Exercise directions: Nothing but the lines from the one containing "(229, 146) = (218, 415): orange" through the last line of the data below should be returned, each copied exactly.

Provided data:
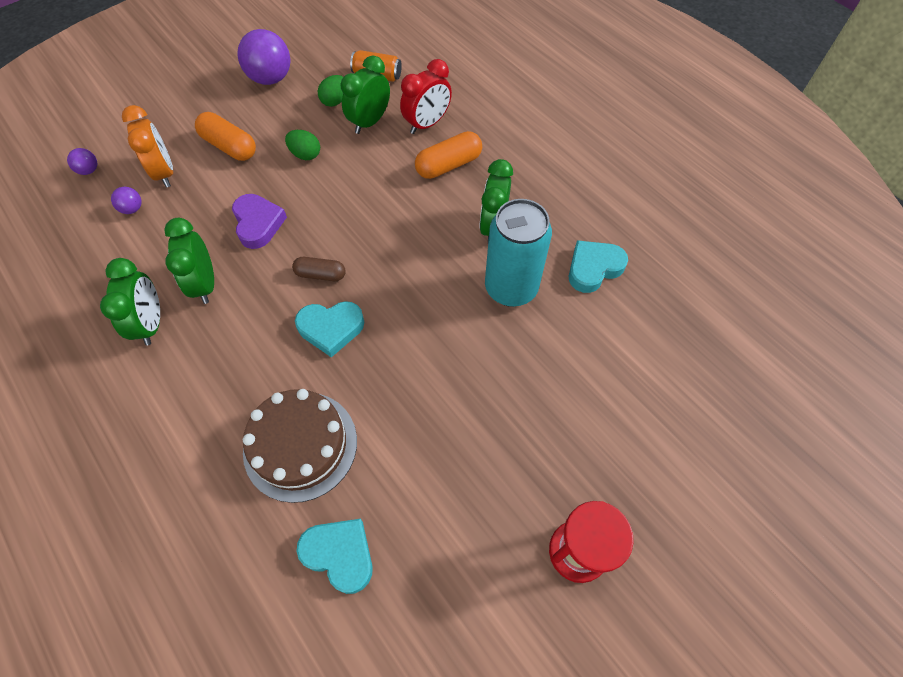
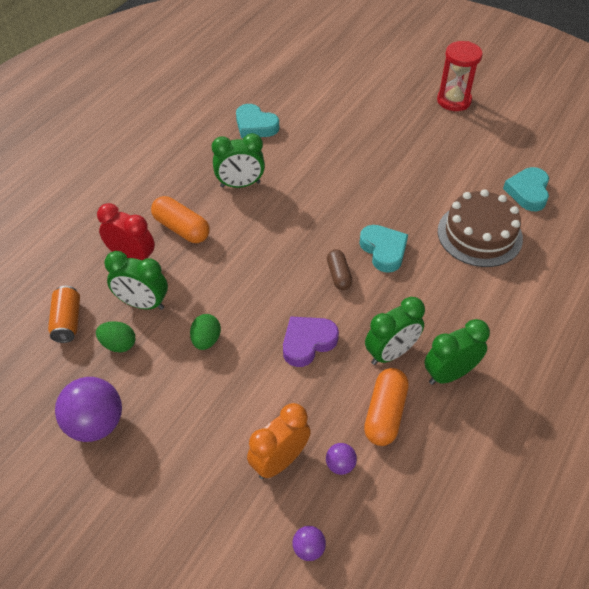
camera: 110 degrees left, 10 degrees down
(229, 146) = (218, 415): orange capsule -> orange capsule (385, 414)
(511, 288) = (294, 162): turquoise can -> none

Result:
(229, 146) = (218, 415): orange capsule -> orange capsule (385, 414)
(511, 288) = (294, 162): turquoise can -> none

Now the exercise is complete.